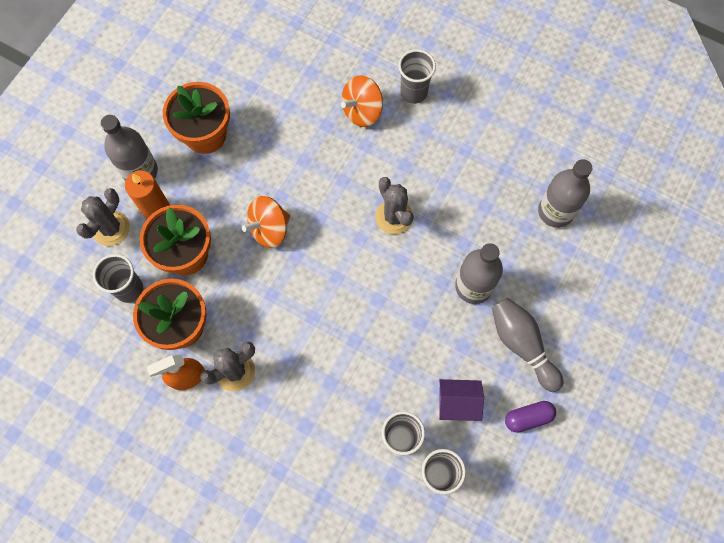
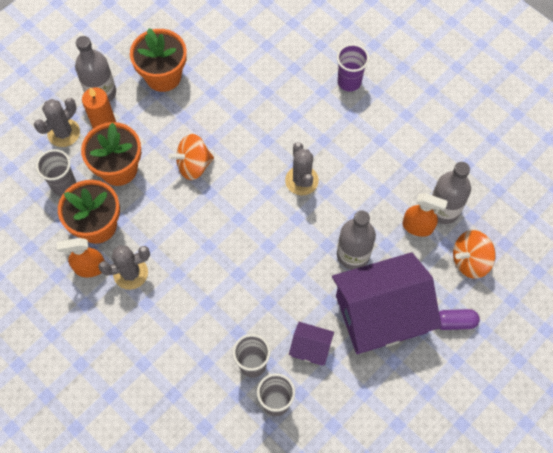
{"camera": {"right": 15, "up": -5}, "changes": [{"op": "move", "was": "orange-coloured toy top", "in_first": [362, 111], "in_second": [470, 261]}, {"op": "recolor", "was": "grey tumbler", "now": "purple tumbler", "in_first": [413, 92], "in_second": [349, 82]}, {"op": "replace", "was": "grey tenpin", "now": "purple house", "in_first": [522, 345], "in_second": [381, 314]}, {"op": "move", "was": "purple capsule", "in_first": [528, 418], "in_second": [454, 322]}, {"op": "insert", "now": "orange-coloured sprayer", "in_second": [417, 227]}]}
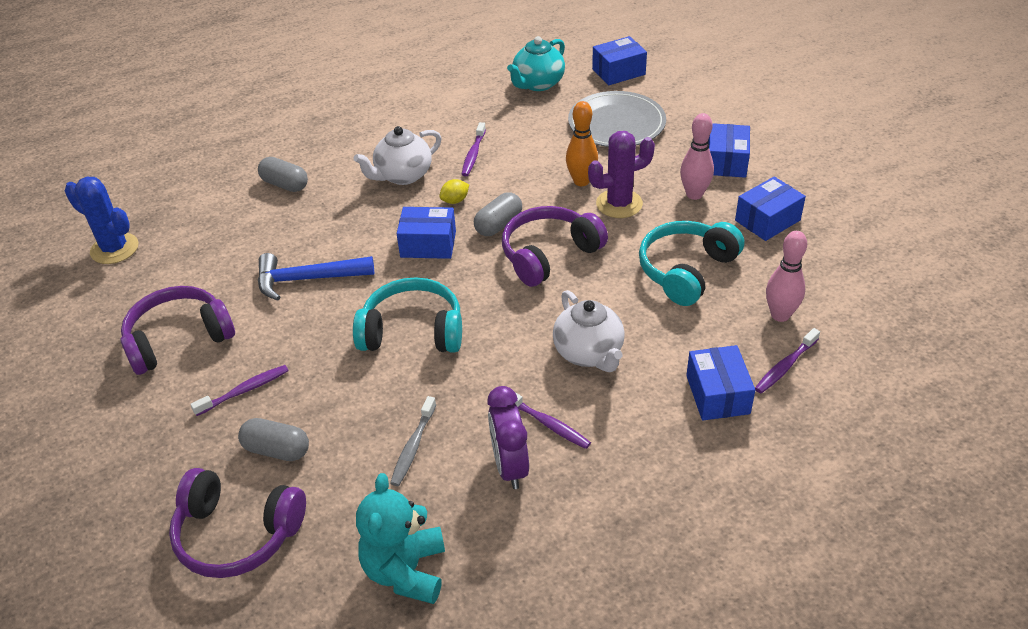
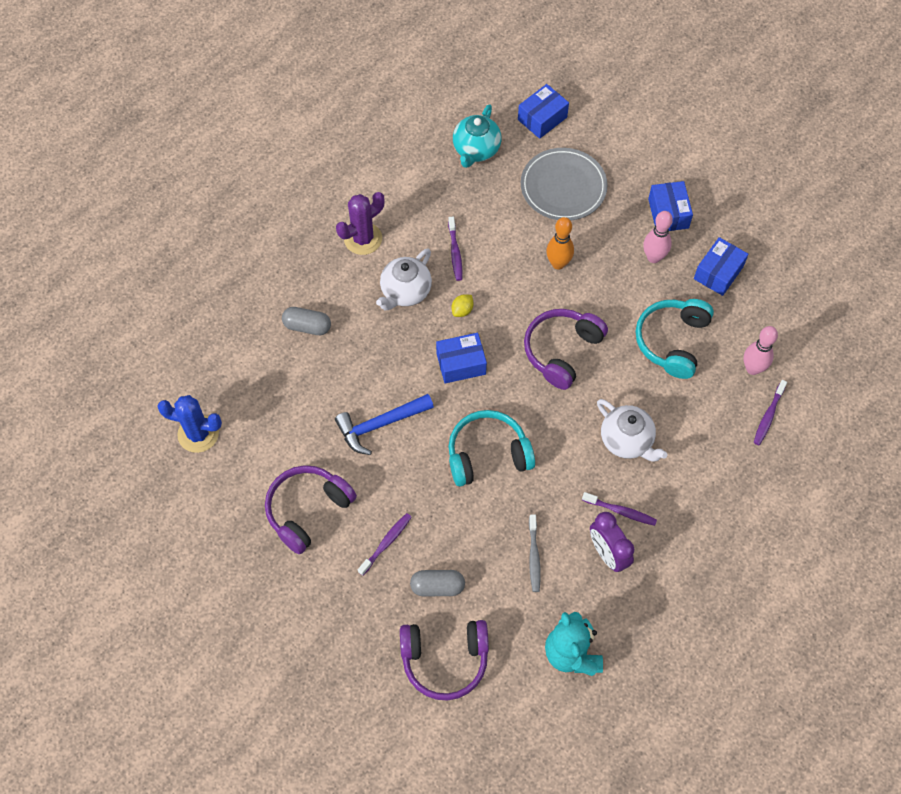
{"camera": {"right": -20, "up": 20}, "changes": [{"op": "delete", "was": "grey capsule", "in_first": [498, 225]}, {"op": "move", "was": "purple saguaro cactus", "in_first": [619, 204], "in_second": [363, 239]}, {"op": "delete", "was": "cobalt package", "in_first": [717, 394]}]}
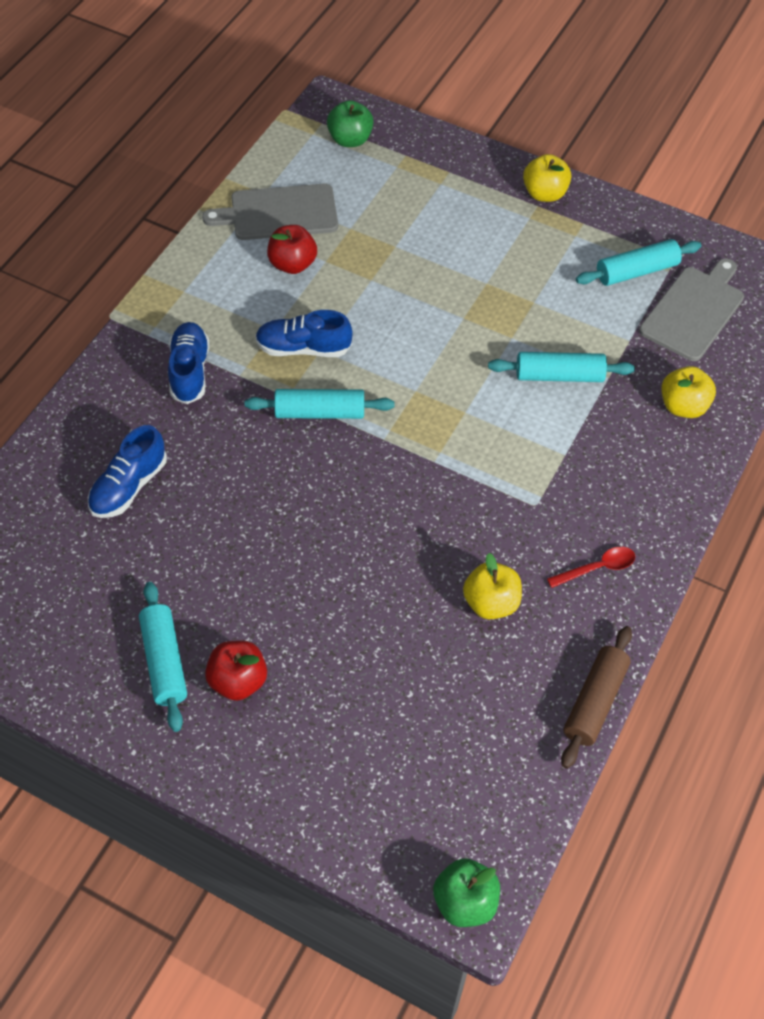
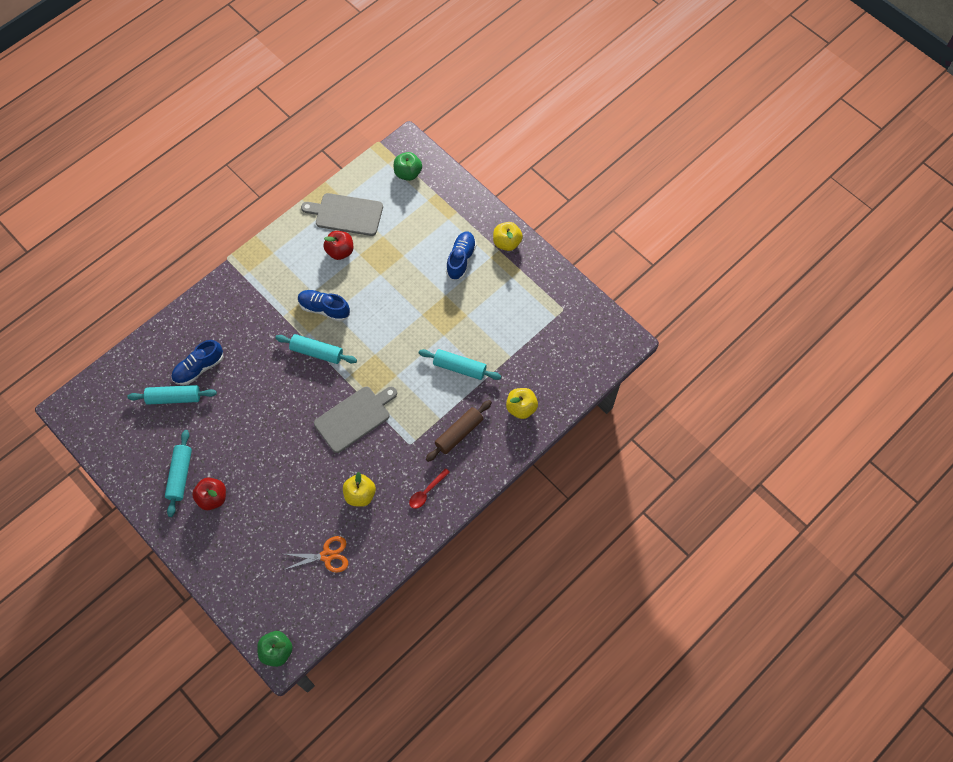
{"camera": {"right": 20, "up": 10}, "changes": [{"op": "move", "was": "cobalt sneaker", "in_first": [189, 371], "in_second": [461, 259]}, {"op": "rotate", "was": "crimson spoon", "in_first": [597, 568], "in_second": [426, 492], "clockwise": 135}, {"op": "move", "was": "brown dough roller", "in_first": [595, 702], "in_second": [459, 433]}, {"op": "move", "was": "teal dough roller", "in_first": [636, 271], "in_second": [174, 398]}, {"op": "move", "was": "grey cutting board", "in_first": [694, 311], "in_second": [354, 417]}, {"op": "insert", "now": "orange-coloured shears", "in_second": [327, 556]}]}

* **WORK TO COMPLETE**
Give back the data verbatim. The pictures are not part of the copy.

* **OUTPUT FOR THIS EXERCISE**
{"camera": {"right": 15, "up": -5}, "changes": [{"op": "move", "was": "orange-coloured toy top", "in_first": [362, 111], "in_second": [470, 261]}, {"op": "recolor", "was": "grey tumbler", "now": "purple tumbler", "in_first": [413, 92], "in_second": [349, 82]}, {"op": "replace", "was": "grey tenpin", "now": "purple house", "in_first": [522, 345], "in_second": [381, 314]}, {"op": "move", "was": "purple capsule", "in_first": [528, 418], "in_second": [454, 322]}, {"op": "insert", "now": "orange-coloured sprayer", "in_second": [417, 227]}]}
{"camera": {"right": -20, "up": 20}, "changes": [{"op": "delete", "was": "grey capsule", "in_first": [498, 225]}, {"op": "move", "was": "purple saguaro cactus", "in_first": [619, 204], "in_second": [363, 239]}, {"op": "delete", "was": "cobalt package", "in_first": [717, 394]}]}
{"camera": {"right": 20, "up": 10}, "changes": [{"op": "move", "was": "cobalt sneaker", "in_first": [189, 371], "in_second": [461, 259]}, {"op": "rotate", "was": "crimson spoon", "in_first": [597, 568], "in_second": [426, 492], "clockwise": 135}, {"op": "move", "was": "brown dough roller", "in_first": [595, 702], "in_second": [459, 433]}, {"op": "move", "was": "teal dough roller", "in_first": [636, 271], "in_second": [174, 398]}, {"op": "move", "was": "grey cutting board", "in_first": [694, 311], "in_second": [354, 417]}, {"op": "insert", "now": "orange-coloured shears", "in_second": [327, 556]}]}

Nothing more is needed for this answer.